Modification records:
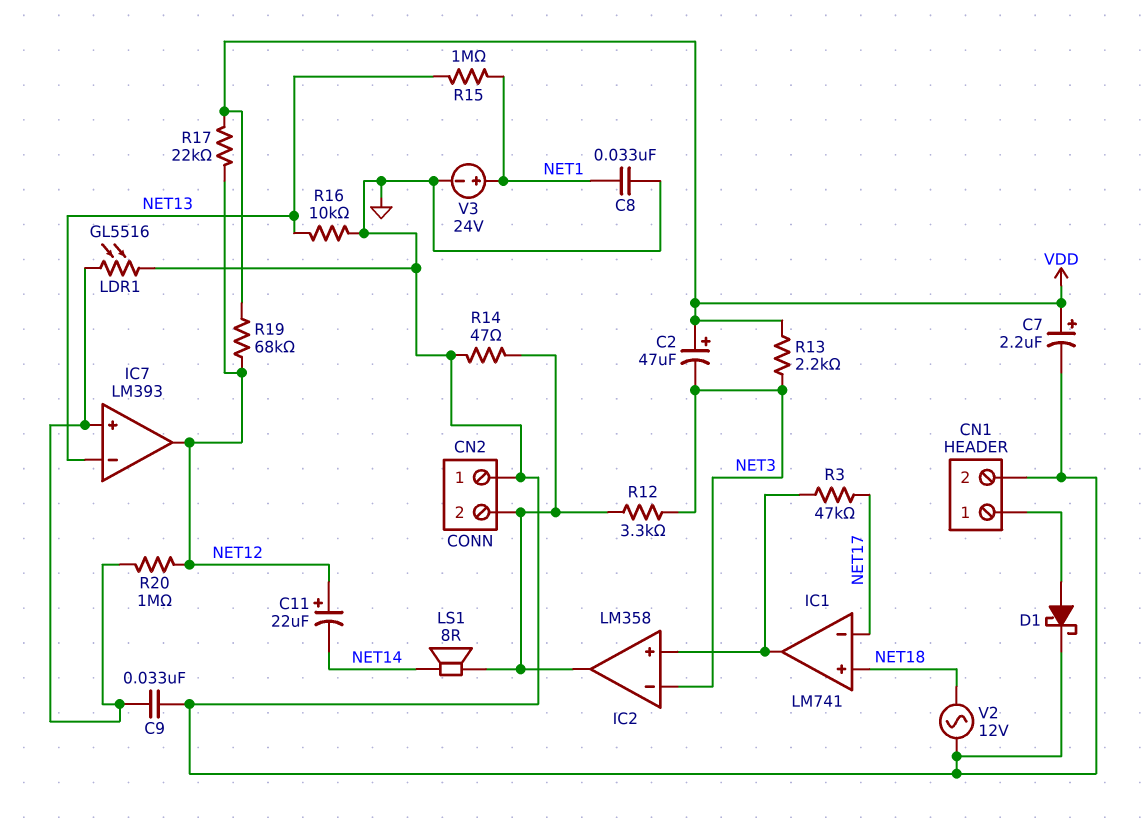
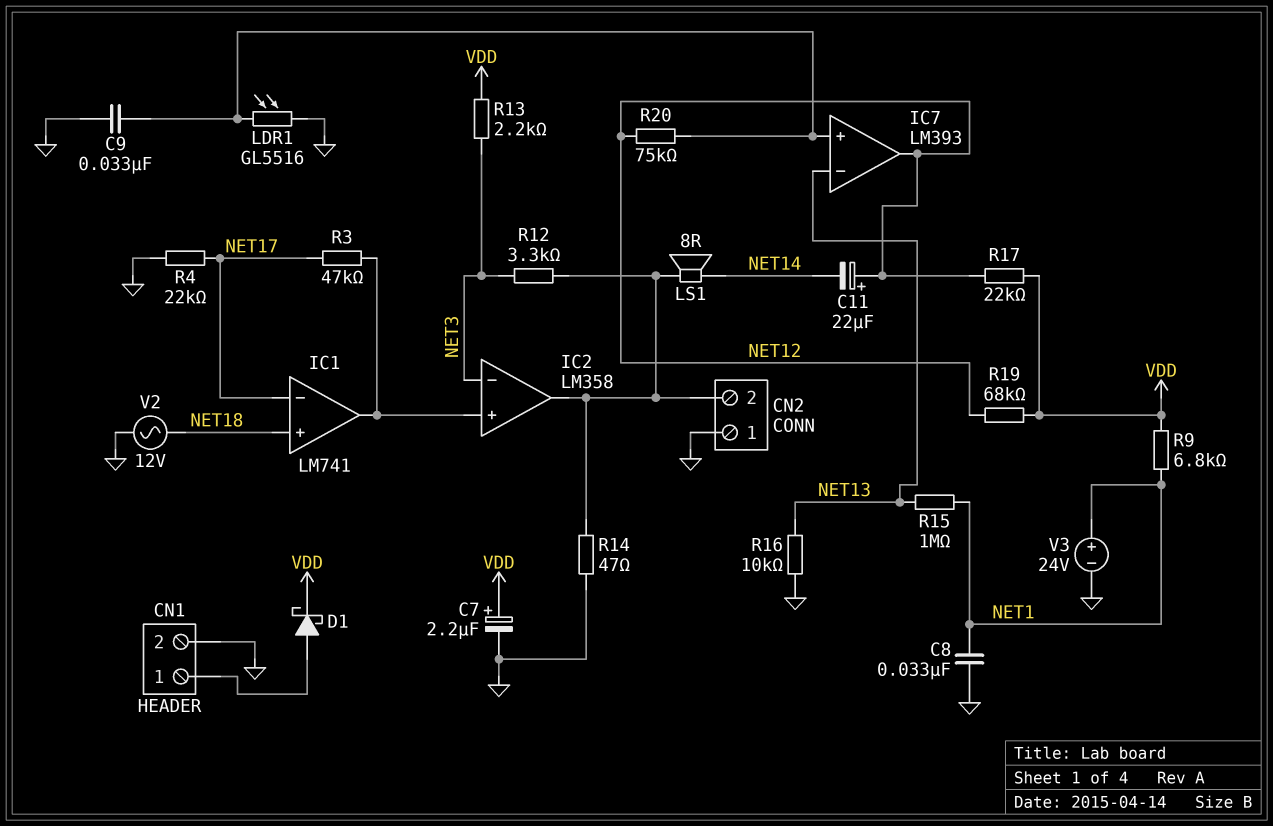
C2: 47uF (plus VDD, minus NET3) -> none
D1: schottky (A CN1/1, K GND) -> schottky (A CN1/1, K VDD)
R4: none -> 22k (GND, NET17)
R9: none -> 6.8k (NET1, VDD)
R20: 1M (IC7/in+, NET12) -> 75k (IC7/in+, NET12)

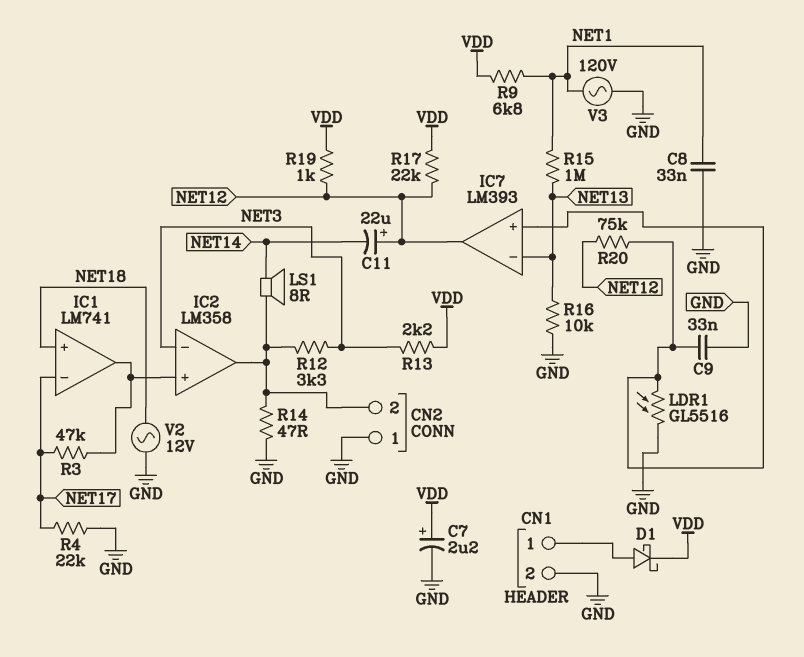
R19: 68k (NET12, VDD) -> 1k (NET12, VDD)
V3: 24V (plus NET1, minus GND) -> AC 120V (GND, NET1)

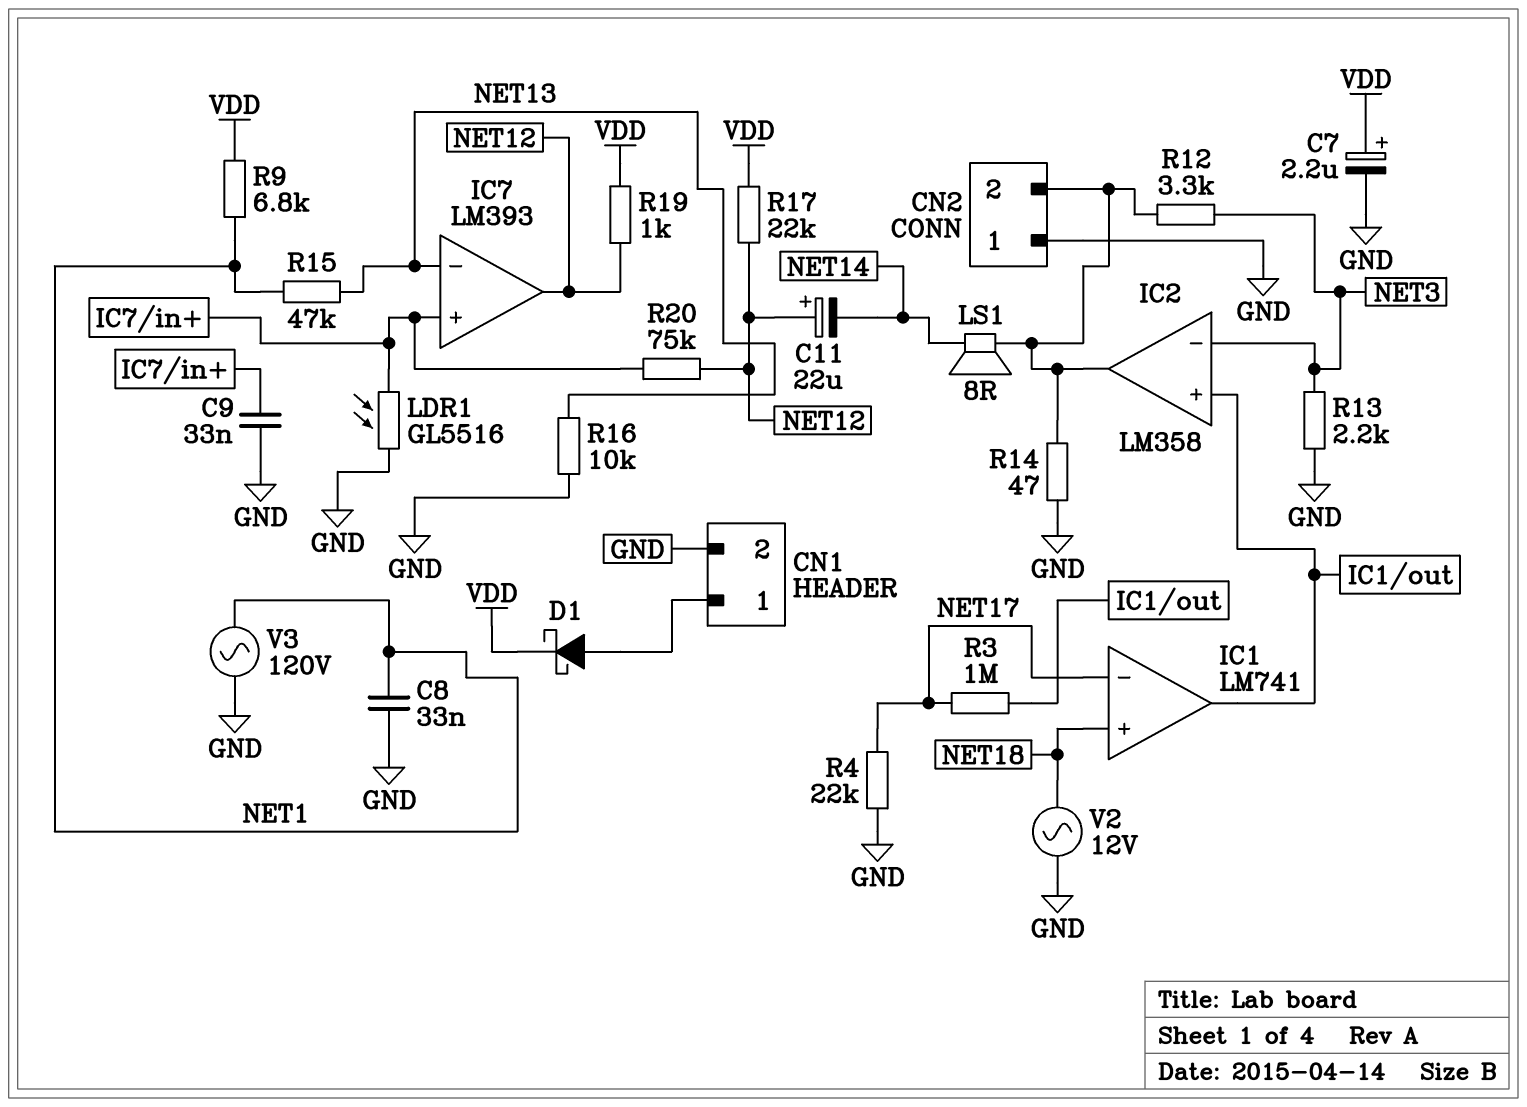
R3: 47k (IC1/out, NET17) -> 1M (IC1/out, NET17)
R13: 2.2k (NET3, VDD) -> 2.2k (GND, NET3)
R15: 1M (NET1, NET13) -> 47k (NET1, NET13)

Task directions —
Copy out only the lines beginning at the line with "R4: none -> 22k (GND, NET17)" and ending at the last line of the entries. Keep them exact; drop pictures.

Response area —
R4: none -> 22k (GND, NET17)
R9: none -> 6.8k (NET1, VDD)
R20: 1M (IC7/in+, NET12) -> 75k (IC7/in+, NET12)

R19: 68k (NET12, VDD) -> 1k (NET12, VDD)
V3: 24V (plus NET1, minus GND) -> AC 120V (GND, NET1)

R3: 47k (IC1/out, NET17) -> 1M (IC1/out, NET17)
R13: 2.2k (NET3, VDD) -> 2.2k (GND, NET3)
R15: 1M (NET1, NET13) -> 47k (NET1, NET13)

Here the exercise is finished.